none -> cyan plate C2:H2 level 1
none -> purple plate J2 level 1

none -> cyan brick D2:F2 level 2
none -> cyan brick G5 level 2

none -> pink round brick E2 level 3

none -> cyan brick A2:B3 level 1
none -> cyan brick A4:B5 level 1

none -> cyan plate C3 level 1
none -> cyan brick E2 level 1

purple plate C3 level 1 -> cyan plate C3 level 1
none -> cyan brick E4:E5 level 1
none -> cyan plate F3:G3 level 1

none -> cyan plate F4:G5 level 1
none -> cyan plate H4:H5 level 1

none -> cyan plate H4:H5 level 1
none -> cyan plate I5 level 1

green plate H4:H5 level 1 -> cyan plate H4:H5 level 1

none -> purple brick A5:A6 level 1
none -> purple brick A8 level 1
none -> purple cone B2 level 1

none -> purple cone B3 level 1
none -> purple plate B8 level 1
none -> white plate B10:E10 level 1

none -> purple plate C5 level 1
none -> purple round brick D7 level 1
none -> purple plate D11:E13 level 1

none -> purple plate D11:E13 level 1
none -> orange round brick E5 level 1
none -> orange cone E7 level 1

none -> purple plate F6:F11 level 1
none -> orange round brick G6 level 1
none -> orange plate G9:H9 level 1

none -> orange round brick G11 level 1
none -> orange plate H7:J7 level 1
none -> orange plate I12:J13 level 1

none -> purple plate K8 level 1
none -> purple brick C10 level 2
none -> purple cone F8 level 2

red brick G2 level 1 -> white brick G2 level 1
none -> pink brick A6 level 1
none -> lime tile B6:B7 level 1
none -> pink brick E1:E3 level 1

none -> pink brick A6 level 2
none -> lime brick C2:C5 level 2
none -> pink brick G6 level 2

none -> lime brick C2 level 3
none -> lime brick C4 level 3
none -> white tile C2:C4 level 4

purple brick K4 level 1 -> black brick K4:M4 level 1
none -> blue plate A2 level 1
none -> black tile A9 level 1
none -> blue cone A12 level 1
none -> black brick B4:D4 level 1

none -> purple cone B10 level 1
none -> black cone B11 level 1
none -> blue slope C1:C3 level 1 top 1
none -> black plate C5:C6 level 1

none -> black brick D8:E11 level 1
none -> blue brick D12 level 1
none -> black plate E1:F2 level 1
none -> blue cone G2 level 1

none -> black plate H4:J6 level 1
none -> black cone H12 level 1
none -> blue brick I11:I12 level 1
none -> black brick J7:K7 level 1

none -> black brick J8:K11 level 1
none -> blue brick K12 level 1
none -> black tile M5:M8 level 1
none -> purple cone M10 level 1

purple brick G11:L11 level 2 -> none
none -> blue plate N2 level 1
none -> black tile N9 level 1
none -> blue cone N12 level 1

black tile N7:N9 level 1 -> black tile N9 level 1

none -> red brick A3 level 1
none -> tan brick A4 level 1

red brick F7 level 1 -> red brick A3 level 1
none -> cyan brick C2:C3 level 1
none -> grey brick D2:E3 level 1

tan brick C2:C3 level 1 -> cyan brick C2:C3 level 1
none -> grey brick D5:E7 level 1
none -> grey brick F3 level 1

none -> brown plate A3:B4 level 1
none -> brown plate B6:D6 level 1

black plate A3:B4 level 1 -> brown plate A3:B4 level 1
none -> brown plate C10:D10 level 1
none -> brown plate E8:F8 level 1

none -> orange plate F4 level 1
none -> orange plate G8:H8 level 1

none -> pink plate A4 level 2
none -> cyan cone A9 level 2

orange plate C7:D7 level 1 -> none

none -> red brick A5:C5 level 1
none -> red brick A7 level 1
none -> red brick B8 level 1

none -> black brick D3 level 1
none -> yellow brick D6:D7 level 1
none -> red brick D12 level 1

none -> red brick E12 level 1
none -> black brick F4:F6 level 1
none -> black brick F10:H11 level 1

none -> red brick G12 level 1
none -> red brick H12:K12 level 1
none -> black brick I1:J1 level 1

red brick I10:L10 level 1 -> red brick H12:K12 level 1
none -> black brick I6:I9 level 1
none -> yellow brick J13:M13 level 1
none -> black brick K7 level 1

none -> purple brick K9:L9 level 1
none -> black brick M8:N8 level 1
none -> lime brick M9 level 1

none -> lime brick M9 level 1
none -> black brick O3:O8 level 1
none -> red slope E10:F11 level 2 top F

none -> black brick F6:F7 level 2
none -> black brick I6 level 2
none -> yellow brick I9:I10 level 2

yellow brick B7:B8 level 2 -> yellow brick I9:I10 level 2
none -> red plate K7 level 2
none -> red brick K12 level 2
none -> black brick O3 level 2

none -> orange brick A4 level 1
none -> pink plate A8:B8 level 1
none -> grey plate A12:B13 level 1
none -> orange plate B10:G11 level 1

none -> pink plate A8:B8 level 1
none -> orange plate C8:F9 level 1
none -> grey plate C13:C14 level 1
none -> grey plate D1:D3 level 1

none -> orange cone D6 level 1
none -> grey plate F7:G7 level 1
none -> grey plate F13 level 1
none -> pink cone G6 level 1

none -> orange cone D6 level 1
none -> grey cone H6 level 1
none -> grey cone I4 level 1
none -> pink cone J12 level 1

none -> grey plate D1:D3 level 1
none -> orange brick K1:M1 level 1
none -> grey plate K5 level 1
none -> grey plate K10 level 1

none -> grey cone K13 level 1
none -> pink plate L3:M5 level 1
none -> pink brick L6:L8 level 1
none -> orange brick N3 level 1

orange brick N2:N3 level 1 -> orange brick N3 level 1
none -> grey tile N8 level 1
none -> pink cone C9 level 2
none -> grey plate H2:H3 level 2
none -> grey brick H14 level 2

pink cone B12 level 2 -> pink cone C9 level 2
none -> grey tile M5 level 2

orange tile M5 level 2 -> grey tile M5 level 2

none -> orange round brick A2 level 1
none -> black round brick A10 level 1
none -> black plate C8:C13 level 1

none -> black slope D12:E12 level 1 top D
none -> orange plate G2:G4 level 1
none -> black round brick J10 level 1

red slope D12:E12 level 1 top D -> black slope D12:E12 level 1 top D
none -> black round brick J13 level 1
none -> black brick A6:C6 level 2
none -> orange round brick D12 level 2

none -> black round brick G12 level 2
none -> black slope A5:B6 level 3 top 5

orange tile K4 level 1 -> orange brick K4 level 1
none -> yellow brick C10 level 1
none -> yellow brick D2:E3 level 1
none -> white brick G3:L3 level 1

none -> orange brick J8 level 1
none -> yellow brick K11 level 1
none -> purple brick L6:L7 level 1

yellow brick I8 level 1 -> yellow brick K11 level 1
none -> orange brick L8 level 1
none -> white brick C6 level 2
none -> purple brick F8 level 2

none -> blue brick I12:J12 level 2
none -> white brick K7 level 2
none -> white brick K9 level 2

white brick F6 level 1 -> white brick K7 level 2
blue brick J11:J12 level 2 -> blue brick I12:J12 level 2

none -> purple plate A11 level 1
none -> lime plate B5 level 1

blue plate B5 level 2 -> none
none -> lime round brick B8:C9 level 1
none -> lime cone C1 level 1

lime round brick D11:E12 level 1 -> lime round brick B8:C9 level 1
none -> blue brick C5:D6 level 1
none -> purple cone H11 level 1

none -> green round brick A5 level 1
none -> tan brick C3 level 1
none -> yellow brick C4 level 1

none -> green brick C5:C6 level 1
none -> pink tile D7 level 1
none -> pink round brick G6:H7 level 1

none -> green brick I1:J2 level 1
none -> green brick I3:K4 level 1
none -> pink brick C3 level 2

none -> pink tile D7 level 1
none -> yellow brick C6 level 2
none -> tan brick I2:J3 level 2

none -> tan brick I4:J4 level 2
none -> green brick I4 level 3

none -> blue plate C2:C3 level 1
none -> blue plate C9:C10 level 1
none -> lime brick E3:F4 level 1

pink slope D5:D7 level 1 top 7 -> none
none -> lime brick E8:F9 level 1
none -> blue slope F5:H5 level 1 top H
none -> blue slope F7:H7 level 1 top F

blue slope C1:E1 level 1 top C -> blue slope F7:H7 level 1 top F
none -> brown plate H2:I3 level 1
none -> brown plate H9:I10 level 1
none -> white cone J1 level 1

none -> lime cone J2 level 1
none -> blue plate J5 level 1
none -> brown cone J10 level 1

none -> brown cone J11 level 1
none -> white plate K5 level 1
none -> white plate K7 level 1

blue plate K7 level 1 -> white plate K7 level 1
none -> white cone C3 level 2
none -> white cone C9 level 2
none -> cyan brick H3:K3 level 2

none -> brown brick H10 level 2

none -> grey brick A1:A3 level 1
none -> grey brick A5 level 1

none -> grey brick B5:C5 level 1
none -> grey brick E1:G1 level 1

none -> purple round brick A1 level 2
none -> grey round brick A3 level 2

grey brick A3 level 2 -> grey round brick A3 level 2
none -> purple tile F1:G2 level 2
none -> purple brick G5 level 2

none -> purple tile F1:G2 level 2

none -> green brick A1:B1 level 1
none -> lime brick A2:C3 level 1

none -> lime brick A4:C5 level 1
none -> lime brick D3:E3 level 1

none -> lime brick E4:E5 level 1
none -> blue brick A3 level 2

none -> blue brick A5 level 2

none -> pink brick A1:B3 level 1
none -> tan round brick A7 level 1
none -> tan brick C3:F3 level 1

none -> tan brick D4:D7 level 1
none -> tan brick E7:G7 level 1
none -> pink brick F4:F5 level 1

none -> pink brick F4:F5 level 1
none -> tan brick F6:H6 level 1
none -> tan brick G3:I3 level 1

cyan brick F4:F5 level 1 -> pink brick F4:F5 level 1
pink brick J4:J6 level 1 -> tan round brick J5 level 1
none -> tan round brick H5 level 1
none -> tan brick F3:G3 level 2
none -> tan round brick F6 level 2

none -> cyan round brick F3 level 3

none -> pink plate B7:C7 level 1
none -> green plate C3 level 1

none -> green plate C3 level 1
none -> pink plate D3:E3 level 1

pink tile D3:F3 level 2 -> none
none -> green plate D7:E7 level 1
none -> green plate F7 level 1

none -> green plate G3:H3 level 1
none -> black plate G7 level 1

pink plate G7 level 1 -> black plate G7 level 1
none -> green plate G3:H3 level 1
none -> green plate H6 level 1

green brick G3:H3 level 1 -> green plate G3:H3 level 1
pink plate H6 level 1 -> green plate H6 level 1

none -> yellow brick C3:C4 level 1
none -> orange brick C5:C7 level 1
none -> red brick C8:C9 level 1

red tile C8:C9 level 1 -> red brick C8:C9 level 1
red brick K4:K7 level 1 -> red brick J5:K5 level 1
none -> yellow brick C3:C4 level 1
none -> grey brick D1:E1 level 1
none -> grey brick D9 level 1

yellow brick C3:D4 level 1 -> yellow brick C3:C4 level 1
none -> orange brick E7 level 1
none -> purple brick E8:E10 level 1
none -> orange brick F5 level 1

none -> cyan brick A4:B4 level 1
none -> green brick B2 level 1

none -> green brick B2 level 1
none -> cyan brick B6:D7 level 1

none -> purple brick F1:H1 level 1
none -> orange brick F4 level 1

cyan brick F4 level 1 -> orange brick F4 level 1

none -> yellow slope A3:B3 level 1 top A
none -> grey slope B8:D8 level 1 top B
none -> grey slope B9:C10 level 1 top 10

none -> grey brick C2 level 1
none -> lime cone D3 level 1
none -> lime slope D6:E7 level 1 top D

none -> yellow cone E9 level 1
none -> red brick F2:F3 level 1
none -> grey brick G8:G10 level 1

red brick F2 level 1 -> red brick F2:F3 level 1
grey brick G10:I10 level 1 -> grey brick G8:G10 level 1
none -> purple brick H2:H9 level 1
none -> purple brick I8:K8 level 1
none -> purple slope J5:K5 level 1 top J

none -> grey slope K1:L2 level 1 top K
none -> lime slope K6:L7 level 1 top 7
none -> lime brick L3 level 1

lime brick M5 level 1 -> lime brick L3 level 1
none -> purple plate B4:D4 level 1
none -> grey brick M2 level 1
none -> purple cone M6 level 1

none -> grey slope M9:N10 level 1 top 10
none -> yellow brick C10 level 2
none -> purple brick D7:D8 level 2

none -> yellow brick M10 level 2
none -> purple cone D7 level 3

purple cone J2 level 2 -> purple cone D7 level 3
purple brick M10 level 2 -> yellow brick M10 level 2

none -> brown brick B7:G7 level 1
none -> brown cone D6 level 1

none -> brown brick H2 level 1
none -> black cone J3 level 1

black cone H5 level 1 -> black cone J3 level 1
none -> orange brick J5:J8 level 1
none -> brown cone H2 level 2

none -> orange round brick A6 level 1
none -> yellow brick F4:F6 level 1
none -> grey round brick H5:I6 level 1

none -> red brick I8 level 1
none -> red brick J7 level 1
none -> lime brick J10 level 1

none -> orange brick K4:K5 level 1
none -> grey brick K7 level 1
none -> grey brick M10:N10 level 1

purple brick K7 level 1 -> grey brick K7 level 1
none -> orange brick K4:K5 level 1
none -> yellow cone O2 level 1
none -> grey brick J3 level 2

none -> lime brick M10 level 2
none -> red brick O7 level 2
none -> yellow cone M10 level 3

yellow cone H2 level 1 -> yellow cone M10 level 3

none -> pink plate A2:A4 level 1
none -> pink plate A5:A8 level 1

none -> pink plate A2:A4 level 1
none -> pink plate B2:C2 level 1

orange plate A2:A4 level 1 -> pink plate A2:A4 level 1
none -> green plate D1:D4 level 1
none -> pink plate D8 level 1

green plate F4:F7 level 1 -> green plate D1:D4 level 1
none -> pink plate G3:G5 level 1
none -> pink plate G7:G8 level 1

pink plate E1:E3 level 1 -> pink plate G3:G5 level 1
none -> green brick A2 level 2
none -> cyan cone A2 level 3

......

From the data above, return every line from the line that has "none -> tan brick I4:J4 level 2" up to and including the line that has "none -> grey brick B5:C5 level 1", exactly.

none -> tan brick I4:J4 level 2
none -> green brick I4 level 3

none -> blue plate C2:C3 level 1
none -> blue plate C9:C10 level 1
none -> lime brick E3:F4 level 1

pink slope D5:D7 level 1 top 7 -> none
none -> lime brick E8:F9 level 1
none -> blue slope F5:H5 level 1 top H
none -> blue slope F7:H7 level 1 top F

blue slope C1:E1 level 1 top C -> blue slope F7:H7 level 1 top F
none -> brown plate H2:I3 level 1
none -> brown plate H9:I10 level 1
none -> white cone J1 level 1

none -> lime cone J2 level 1
none -> blue plate J5 level 1
none -> brown cone J10 level 1

none -> brown cone J11 level 1
none -> white plate K5 level 1
none -> white plate K7 level 1

blue plate K7 level 1 -> white plate K7 level 1
none -> white cone C3 level 2
none -> white cone C9 level 2
none -> cyan brick H3:K3 level 2

none -> brown brick H10 level 2

none -> grey brick A1:A3 level 1
none -> grey brick A5 level 1

none -> grey brick B5:C5 level 1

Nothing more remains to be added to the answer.